What the task requires:
Restate all the entries exactly as they appear, apart from the pictures.

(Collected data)
*** Begin section ***
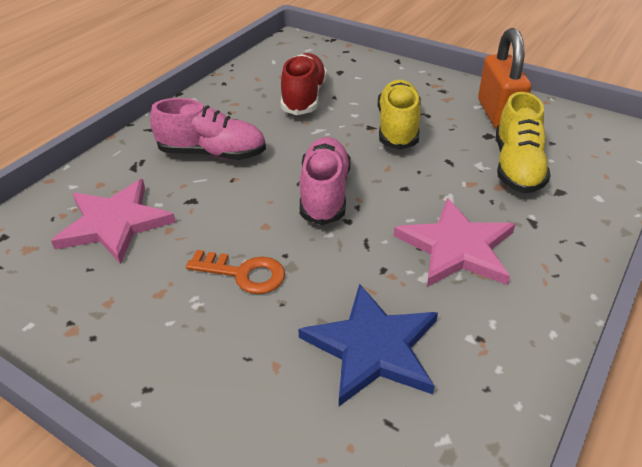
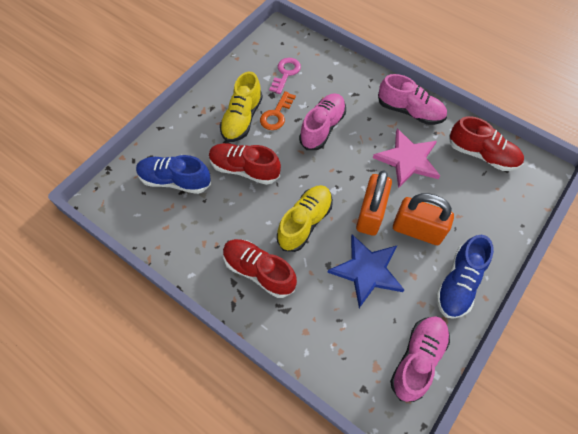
blue shoe: 0 -> 2
orange padlock: 1 -> 2
pink key: 0 -> 1
pink shoe: 2 -> 3
pink star: 2 -> 1
red shoe: 1 -> 3

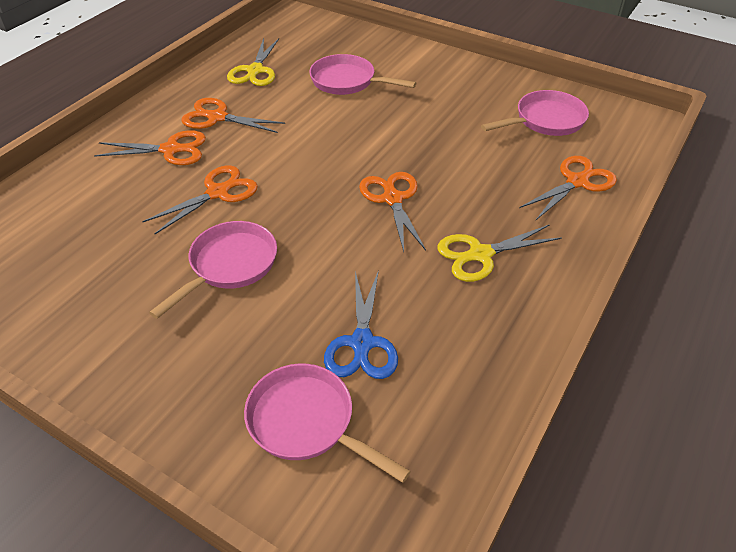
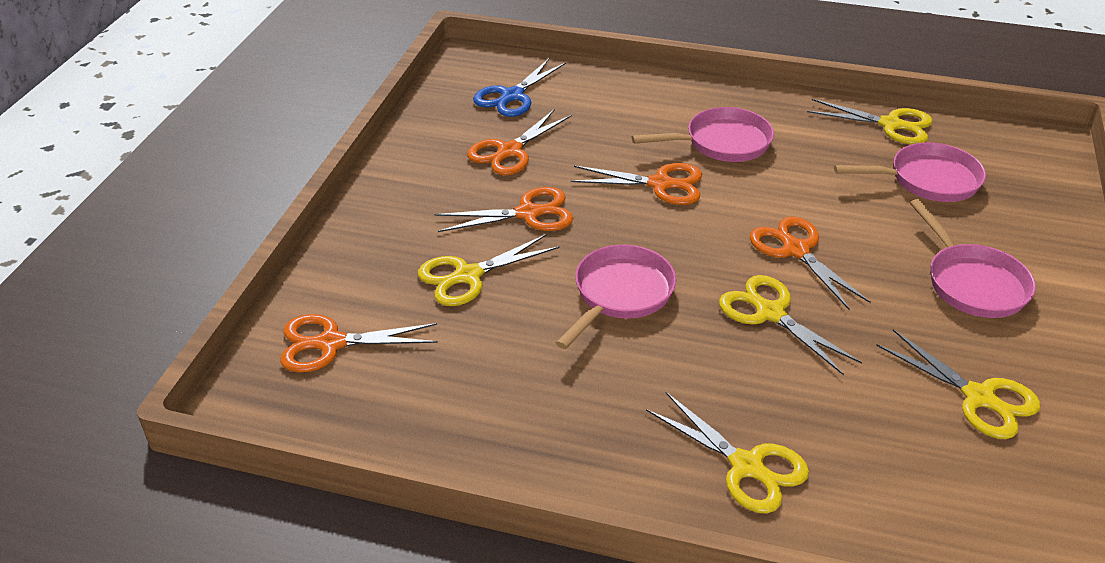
yellow scissors: 2 -> 5

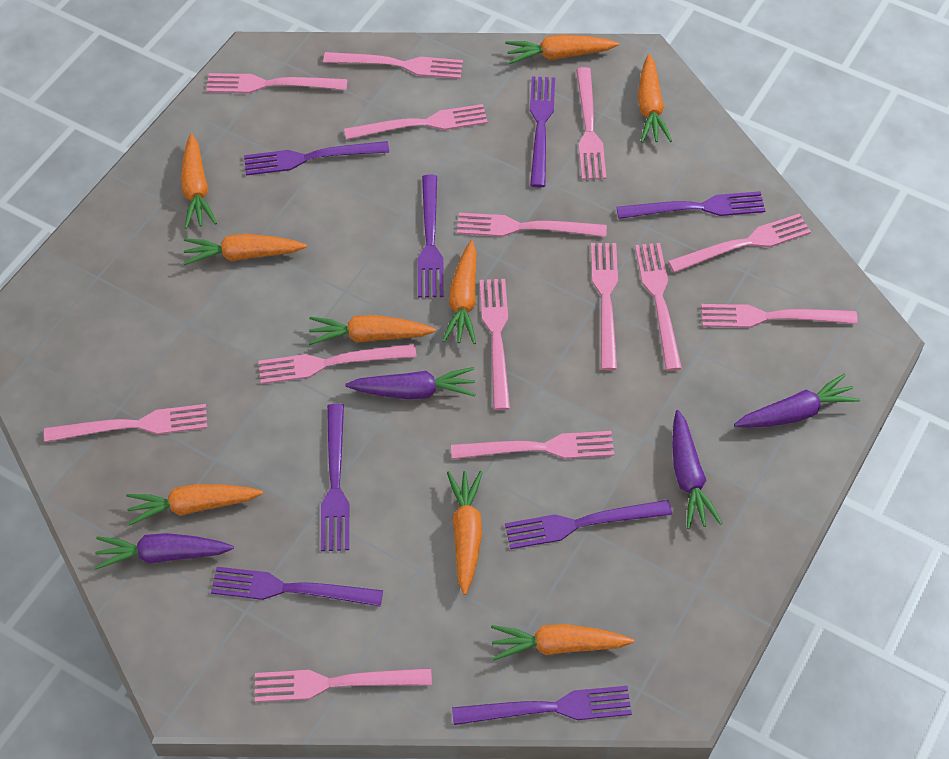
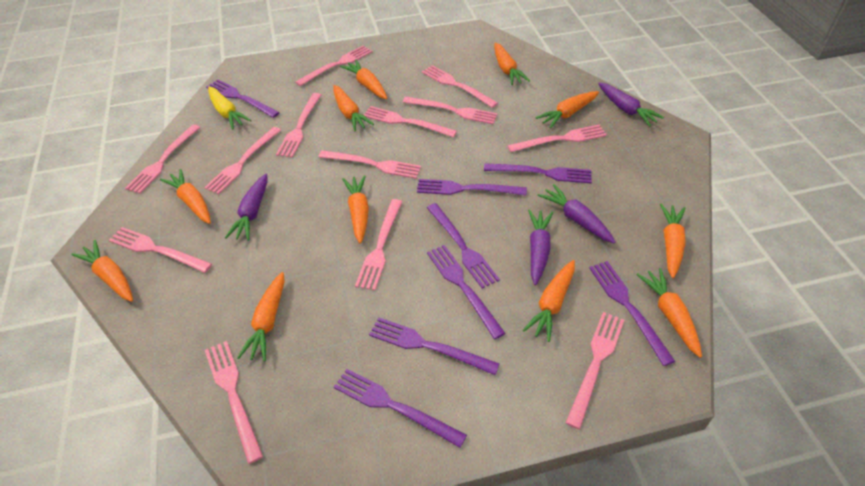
orange carrot: 9 -> 11
pink fork: 14 -> 13
yellow carrot: 0 -> 1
*** End section ***
Answer to the problem:
blue shoe: 0 -> 2
orange padlock: 1 -> 2
pink key: 0 -> 1
pink shoe: 2 -> 3
pink star: 2 -> 1
red shoe: 1 -> 3

yellow scissors: 2 -> 5

orange carrot: 9 -> 11
pink fork: 14 -> 13
yellow carrot: 0 -> 1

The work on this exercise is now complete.